* _Given entries_:
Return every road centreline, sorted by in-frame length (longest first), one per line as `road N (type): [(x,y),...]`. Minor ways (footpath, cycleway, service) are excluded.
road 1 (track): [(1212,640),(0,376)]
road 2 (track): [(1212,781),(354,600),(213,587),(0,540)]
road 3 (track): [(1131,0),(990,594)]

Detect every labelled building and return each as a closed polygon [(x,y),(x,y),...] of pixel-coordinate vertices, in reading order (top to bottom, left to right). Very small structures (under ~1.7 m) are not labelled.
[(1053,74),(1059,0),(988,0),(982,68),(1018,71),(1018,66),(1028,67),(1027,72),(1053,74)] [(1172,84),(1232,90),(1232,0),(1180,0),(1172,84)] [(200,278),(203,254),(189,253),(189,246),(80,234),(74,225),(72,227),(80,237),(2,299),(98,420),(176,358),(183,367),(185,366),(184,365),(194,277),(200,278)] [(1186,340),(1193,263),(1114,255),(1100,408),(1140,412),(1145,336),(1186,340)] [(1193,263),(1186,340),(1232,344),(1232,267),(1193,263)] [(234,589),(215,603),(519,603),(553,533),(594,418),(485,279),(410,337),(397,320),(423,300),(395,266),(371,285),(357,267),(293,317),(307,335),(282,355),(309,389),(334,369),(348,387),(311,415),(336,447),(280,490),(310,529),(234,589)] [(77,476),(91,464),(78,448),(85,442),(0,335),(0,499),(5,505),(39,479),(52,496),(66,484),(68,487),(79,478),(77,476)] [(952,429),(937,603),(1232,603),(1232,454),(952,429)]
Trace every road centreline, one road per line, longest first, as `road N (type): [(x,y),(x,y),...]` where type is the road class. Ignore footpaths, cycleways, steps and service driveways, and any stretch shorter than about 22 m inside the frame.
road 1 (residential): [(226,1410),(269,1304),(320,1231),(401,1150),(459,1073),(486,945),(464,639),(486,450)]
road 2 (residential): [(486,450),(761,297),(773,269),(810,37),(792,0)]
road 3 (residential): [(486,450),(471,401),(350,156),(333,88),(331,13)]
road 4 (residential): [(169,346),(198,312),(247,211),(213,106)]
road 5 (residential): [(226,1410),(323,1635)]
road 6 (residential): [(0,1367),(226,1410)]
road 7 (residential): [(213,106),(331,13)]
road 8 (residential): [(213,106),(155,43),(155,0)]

* _Description of the task_: Reproduce the entries so that each line reads exactly as it did before.

* _Written answer_:
Return every road centreline, sorted by in-frame length (longest first), one per line as `road N (type): [(x,y),...]`. Minor ways (footpath, cycleway, service) are excluded.
road 1 (track): [(1212,640),(0,376)]
road 2 (track): [(1212,781),(354,600),(213,587),(0,540)]
road 3 (track): [(1131,0),(990,594)]

Detect every labelled building and return each as a closed polygon [(x,y),(x,y),...] of pixel-coordinate vertices, in reading order (top to bottom, left to right). Very small structures (under ~1.7 m) are not labelled.
[(1053,74),(1059,0),(988,0),(982,68),(1018,71),(1018,66),(1028,67),(1027,72),(1053,74)] [(1172,84),(1232,90),(1232,0),(1180,0),(1172,84)] [(200,278),(203,254),(189,253),(189,246),(80,234),(74,225),(72,227),(80,237),(2,299),(98,420),(176,358),(183,367),(185,366),(184,365),(194,277),(200,278)] [(1186,340),(1193,263),(1114,255),(1100,408),(1140,412),(1145,336),(1186,340)] [(1193,263),(1186,340),(1232,344),(1232,267),(1193,263)] [(234,589),(215,603),(519,603),(553,533),(594,418),(485,279),(410,337),(397,320),(423,300),(395,266),(371,285),(357,267),(293,317),(307,335),(282,355),(309,389),(334,369),(348,387),(311,415),(336,447),(280,490),(310,529),(234,589)] [(77,476),(91,464),(78,448),(85,442),(0,335),(0,499),(5,505),(39,479),(52,496),(66,484),(68,487),(79,478),(77,476)] [(952,429),(937,603),(1232,603),(1232,454),(952,429)]
Trace every road centreline, one road per line, longest first, as `road N (type): [(x,y),(x,y),...]` where type is the road class. Ignore footpaths, cycleways, steps and service driveways, and any stretch shorter than about 22 m inside the frame.
road 1 (residential): [(226,1410),(269,1304),(320,1231),(401,1150),(459,1073),(486,945),(464,639),(486,450)]
road 2 (residential): [(486,450),(761,297),(773,269),(810,37),(792,0)]
road 3 (residential): [(486,450),(471,401),(350,156),(333,88),(331,13)]
road 4 (residential): [(169,346),(198,312),(247,211),(213,106)]
road 5 (residential): [(226,1410),(323,1635)]
road 6 (residential): [(0,1367),(226,1410)]
road 7 (residential): [(213,106),(331,13)]
road 8 (residential): [(213,106),(155,43),(155,0)]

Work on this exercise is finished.